Records supplied:
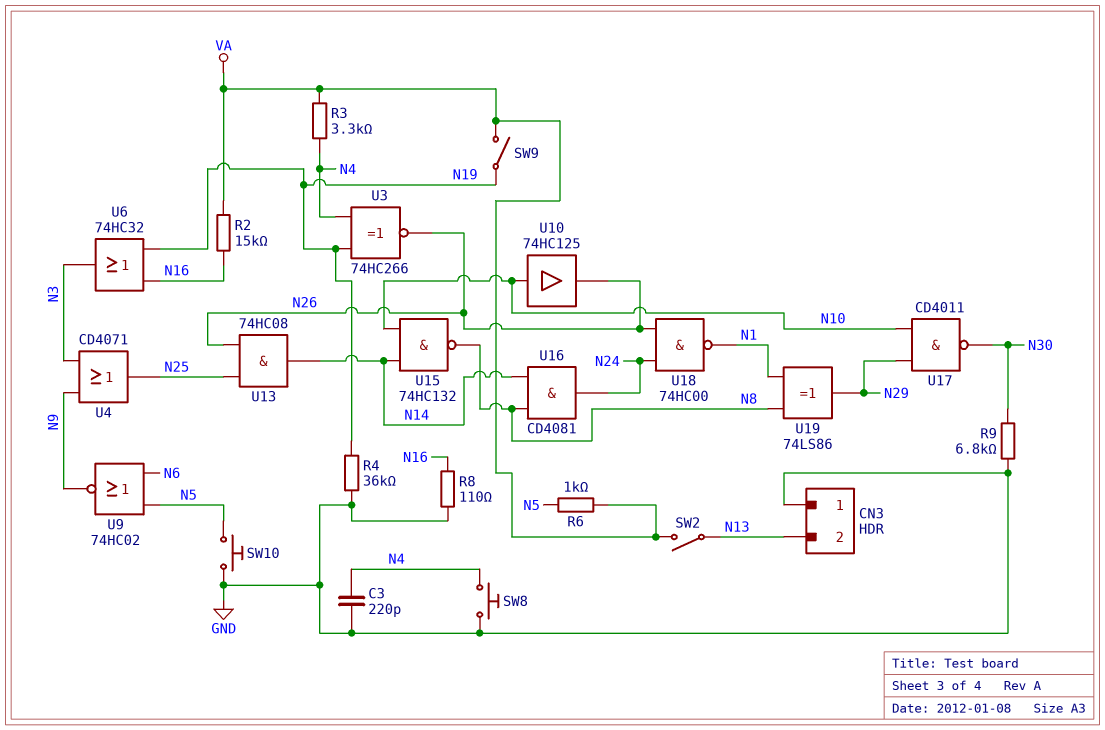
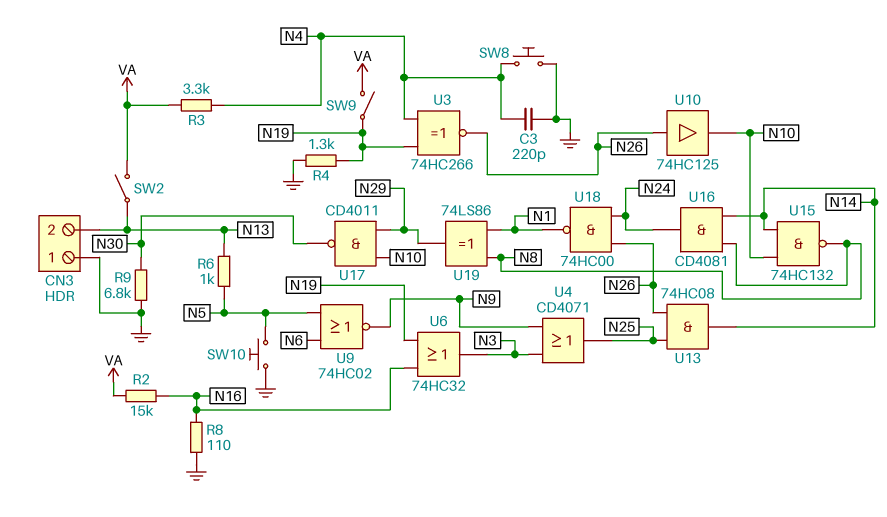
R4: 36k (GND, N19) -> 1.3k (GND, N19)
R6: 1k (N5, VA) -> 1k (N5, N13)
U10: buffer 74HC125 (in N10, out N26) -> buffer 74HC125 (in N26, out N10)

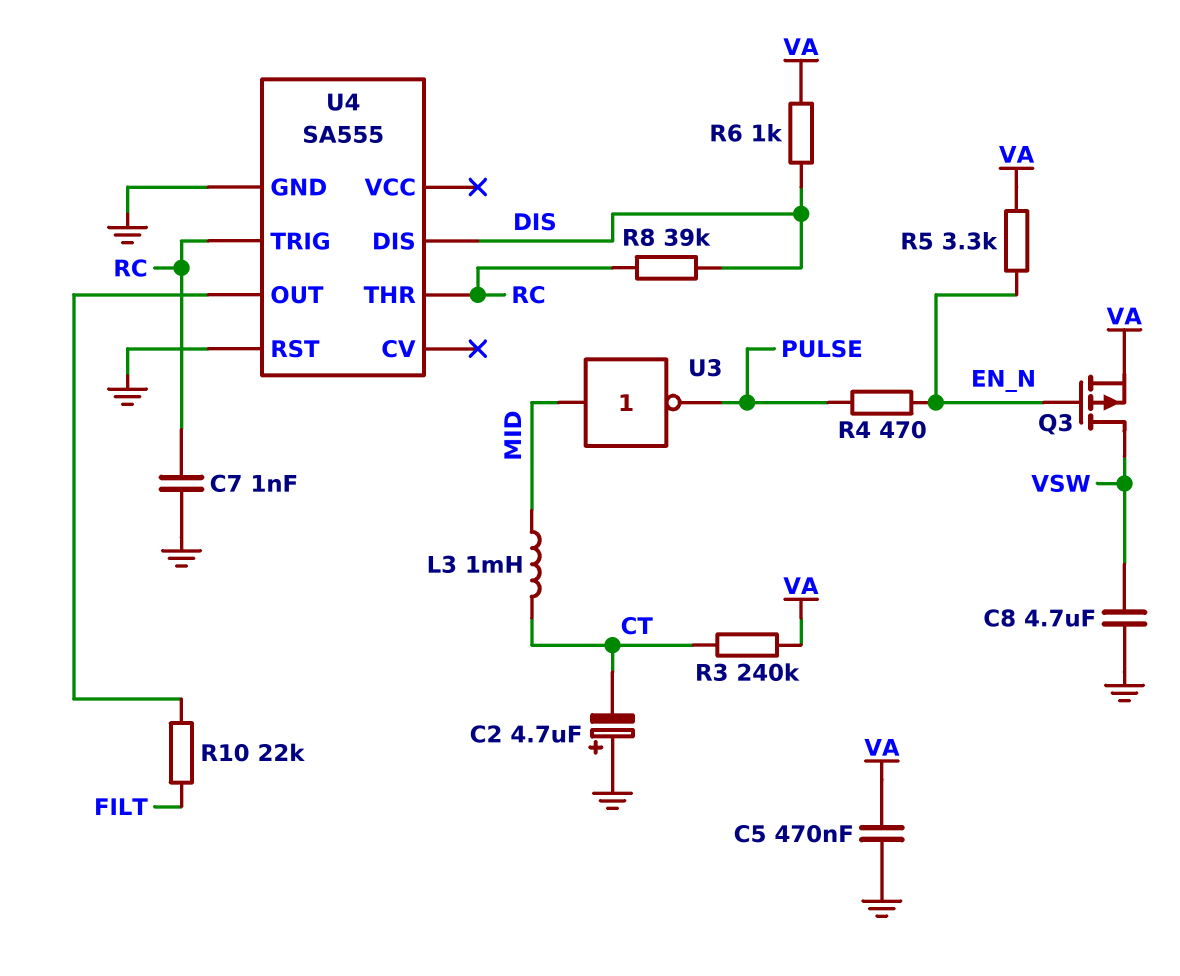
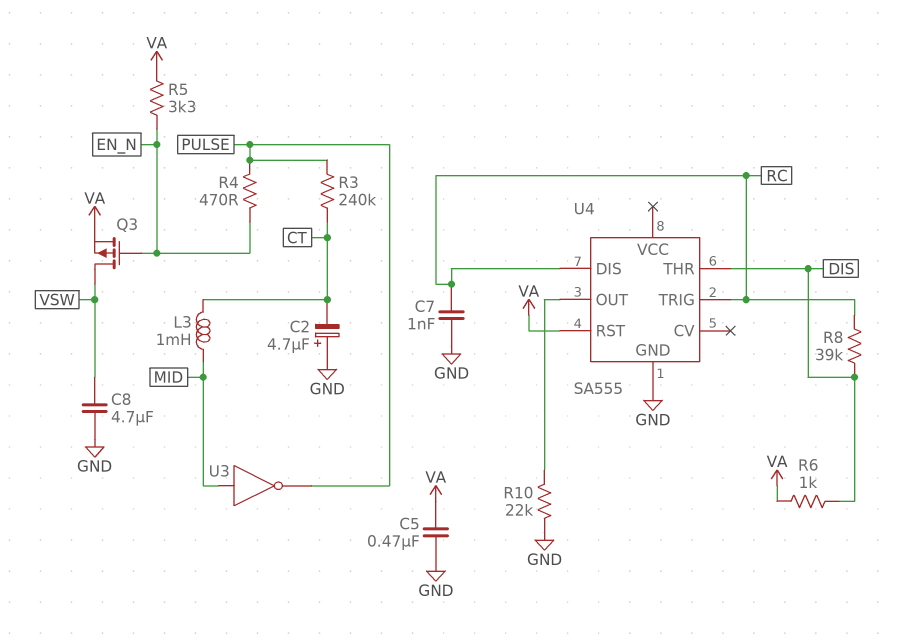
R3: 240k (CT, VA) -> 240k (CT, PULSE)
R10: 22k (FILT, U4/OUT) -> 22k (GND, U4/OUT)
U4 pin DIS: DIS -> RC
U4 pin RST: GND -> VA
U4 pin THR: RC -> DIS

Exercise description:
Would you copy exactly the lines from the one that contains "R10: 22k (FILT, U4/OUT) -> 22k (GND, U4/OUT)" through the final line of the records above, including both?

Task result:
R10: 22k (FILT, U4/OUT) -> 22k (GND, U4/OUT)
U4 pin DIS: DIS -> RC
U4 pin RST: GND -> VA
U4 pin THR: RC -> DIS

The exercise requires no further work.